BEGIN Supplied records

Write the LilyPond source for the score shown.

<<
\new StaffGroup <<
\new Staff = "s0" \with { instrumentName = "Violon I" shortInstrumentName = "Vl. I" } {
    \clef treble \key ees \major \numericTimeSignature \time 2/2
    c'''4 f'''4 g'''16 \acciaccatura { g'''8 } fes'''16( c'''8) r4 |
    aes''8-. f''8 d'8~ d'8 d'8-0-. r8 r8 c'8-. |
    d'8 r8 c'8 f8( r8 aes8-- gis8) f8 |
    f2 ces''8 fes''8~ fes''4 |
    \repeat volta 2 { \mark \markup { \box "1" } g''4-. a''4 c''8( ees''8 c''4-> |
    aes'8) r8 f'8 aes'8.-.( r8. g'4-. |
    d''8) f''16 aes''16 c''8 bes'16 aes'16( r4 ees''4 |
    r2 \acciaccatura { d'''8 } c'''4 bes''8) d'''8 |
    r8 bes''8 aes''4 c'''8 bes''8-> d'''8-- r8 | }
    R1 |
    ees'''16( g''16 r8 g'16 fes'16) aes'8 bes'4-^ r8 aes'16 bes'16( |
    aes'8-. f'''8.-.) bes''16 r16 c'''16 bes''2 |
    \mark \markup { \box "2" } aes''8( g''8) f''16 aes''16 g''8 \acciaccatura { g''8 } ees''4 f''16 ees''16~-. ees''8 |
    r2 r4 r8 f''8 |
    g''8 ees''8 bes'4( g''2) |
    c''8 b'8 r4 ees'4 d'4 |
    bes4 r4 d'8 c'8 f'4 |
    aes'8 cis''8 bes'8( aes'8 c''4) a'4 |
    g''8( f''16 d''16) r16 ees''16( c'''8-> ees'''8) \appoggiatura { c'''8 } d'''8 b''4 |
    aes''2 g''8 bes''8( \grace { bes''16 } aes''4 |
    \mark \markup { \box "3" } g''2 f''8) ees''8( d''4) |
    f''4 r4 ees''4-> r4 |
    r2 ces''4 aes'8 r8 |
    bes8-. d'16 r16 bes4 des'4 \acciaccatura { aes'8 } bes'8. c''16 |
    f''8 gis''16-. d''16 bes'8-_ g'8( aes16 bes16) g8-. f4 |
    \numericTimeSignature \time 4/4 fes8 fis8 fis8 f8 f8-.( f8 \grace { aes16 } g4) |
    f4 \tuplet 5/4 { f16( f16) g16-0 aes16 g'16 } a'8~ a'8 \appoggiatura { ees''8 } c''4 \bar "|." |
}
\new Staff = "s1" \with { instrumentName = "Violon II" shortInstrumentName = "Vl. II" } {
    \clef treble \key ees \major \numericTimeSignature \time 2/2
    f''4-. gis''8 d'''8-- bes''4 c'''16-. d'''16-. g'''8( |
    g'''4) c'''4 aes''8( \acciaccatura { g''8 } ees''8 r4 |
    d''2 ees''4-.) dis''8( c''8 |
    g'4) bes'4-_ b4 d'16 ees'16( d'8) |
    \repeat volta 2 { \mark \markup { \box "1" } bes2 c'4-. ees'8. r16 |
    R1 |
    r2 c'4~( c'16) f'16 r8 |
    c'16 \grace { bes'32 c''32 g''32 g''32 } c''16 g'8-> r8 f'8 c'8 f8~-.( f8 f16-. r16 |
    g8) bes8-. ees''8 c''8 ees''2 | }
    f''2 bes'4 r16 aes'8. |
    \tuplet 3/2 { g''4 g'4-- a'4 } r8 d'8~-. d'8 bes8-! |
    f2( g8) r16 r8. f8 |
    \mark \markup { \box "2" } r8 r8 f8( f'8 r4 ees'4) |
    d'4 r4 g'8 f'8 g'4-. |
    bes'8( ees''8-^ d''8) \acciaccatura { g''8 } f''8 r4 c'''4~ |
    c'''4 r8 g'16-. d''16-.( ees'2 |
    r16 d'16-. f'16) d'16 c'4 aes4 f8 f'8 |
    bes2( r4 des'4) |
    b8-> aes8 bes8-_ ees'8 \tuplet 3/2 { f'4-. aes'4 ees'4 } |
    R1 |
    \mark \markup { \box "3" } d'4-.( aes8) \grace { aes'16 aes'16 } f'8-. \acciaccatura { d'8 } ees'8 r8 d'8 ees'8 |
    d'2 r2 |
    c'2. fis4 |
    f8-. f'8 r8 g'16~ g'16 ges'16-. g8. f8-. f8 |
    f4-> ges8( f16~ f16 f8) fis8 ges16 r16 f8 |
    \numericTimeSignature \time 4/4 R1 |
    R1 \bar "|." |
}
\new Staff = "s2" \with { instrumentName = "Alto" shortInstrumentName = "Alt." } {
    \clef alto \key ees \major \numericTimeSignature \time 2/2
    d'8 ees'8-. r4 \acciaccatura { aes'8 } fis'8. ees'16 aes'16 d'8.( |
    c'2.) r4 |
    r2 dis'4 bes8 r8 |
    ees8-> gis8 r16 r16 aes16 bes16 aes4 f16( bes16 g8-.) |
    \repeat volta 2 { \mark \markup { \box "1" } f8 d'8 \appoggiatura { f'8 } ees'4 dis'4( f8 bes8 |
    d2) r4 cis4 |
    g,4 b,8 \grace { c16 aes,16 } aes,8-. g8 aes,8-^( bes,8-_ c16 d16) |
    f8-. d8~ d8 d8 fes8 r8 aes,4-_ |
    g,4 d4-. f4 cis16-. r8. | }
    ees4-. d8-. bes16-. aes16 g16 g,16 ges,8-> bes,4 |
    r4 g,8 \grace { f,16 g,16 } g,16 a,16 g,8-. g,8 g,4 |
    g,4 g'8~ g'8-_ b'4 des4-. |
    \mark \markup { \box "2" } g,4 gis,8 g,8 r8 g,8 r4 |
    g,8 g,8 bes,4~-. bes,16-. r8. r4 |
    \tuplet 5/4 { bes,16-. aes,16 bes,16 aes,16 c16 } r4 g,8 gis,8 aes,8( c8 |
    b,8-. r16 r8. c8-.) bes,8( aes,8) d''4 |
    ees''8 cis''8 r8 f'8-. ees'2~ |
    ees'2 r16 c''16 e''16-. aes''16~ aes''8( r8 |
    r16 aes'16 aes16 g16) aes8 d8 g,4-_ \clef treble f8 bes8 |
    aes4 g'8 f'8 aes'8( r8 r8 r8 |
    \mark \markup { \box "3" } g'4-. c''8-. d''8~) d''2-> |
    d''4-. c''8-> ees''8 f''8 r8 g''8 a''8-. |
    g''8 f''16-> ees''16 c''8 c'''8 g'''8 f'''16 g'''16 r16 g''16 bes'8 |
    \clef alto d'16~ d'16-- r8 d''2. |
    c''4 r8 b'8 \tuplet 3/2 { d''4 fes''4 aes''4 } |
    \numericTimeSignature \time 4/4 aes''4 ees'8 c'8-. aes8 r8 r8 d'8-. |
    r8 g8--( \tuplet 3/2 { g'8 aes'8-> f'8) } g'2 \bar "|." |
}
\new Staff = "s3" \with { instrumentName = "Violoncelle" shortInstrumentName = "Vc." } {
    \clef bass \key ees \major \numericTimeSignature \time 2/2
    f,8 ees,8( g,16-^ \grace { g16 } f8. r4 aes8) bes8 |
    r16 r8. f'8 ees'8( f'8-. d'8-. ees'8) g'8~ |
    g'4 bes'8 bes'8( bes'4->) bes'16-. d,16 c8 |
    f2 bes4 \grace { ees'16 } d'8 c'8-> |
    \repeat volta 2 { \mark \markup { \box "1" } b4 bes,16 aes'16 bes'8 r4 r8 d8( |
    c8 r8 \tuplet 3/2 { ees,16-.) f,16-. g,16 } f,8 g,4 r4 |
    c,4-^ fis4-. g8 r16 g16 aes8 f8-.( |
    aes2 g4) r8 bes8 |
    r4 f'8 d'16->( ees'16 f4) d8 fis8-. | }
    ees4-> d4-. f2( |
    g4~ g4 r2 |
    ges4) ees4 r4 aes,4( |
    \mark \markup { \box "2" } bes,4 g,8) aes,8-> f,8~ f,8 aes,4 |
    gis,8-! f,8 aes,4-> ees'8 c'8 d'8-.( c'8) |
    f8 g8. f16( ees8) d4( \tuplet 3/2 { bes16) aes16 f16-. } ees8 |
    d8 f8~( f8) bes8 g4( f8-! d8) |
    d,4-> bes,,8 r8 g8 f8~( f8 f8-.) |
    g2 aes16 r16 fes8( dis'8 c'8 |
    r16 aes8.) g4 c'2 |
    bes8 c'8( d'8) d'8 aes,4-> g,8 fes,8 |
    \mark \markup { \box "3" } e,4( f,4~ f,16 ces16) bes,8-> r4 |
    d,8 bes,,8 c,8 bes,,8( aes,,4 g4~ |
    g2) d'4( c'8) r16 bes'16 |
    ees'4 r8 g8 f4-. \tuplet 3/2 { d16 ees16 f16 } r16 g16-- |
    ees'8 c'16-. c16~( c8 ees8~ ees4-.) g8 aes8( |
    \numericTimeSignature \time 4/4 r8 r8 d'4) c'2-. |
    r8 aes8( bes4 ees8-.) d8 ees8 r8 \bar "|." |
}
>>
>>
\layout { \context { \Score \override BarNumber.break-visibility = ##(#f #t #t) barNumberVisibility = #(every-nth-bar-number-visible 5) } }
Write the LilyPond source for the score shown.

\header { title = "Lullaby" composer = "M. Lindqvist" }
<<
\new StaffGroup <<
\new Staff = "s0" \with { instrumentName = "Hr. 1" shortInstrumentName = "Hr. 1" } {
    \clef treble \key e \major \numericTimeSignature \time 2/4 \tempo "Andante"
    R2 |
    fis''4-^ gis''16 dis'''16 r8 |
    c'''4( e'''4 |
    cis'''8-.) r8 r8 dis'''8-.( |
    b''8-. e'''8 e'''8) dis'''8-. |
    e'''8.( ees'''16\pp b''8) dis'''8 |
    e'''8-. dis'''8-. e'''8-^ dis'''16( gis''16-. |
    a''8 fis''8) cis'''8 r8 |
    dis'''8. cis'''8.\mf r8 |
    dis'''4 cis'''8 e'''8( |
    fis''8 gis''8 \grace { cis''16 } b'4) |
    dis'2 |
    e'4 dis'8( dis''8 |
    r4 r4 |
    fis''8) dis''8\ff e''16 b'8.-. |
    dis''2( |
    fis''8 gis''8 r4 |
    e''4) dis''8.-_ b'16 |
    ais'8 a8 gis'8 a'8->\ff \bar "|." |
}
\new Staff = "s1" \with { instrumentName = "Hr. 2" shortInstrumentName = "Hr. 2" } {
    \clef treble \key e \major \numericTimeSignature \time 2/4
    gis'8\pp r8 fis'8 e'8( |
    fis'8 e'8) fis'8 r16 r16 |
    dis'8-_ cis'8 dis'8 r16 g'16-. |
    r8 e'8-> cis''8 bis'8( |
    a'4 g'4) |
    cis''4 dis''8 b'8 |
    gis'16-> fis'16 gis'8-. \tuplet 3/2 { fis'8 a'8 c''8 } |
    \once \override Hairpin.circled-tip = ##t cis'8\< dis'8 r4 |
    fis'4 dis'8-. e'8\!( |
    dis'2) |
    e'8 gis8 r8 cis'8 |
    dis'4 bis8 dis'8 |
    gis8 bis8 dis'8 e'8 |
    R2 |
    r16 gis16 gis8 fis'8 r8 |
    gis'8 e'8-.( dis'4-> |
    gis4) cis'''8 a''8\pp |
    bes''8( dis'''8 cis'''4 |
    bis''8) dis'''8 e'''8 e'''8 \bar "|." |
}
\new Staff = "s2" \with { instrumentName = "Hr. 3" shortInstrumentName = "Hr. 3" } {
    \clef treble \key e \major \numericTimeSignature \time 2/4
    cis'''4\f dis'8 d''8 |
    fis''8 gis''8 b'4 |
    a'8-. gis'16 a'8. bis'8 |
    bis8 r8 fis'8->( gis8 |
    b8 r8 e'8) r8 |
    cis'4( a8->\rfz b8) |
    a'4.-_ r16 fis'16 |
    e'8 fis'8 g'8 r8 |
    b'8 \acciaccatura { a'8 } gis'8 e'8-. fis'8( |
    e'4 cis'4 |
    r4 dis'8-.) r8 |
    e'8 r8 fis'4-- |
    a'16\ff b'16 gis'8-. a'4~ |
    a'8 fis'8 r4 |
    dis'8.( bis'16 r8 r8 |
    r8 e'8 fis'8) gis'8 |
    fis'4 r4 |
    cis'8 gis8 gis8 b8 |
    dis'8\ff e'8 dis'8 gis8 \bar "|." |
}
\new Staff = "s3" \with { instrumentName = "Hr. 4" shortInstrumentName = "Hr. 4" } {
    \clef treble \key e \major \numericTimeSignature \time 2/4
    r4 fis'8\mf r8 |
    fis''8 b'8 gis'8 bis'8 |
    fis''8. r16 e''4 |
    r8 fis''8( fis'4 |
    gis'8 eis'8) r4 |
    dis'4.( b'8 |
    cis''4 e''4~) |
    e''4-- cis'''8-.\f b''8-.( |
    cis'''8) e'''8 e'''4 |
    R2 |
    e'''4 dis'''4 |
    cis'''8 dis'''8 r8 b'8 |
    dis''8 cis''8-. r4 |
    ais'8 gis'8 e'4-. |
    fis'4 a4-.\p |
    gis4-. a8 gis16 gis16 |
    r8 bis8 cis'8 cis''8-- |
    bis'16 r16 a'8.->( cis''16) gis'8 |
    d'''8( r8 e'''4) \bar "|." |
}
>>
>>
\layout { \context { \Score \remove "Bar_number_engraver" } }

END Supplied records

Exercise description:
Pull out every line of the records that contains the string "clef", matching case exactly, and copy each one.

Task result:
    \clef treble \key ees \major \numericTimeSignature \time 2/2
    \clef treble \key ees \major \numericTimeSignature \time 2/2
    \clef alto \key ees \major \numericTimeSignature \time 2/2
    r16 aes'16 aes16 g16) aes8 d8 g,4-_ \clef treble f8 bes8 |
    \clef alto d'16~ d'16-- r8 d''2. |
    \clef bass \key ees \major \numericTimeSignature \time 2/2
    \clef treble \key e \major \numericTimeSignature \time 2/4 \tempo "Andante"
    \clef treble \key e \major \numericTimeSignature \time 2/4
    \clef treble \key e \major \numericTimeSignature \time 2/4
    \clef treble \key e \major \numericTimeSignature \time 2/4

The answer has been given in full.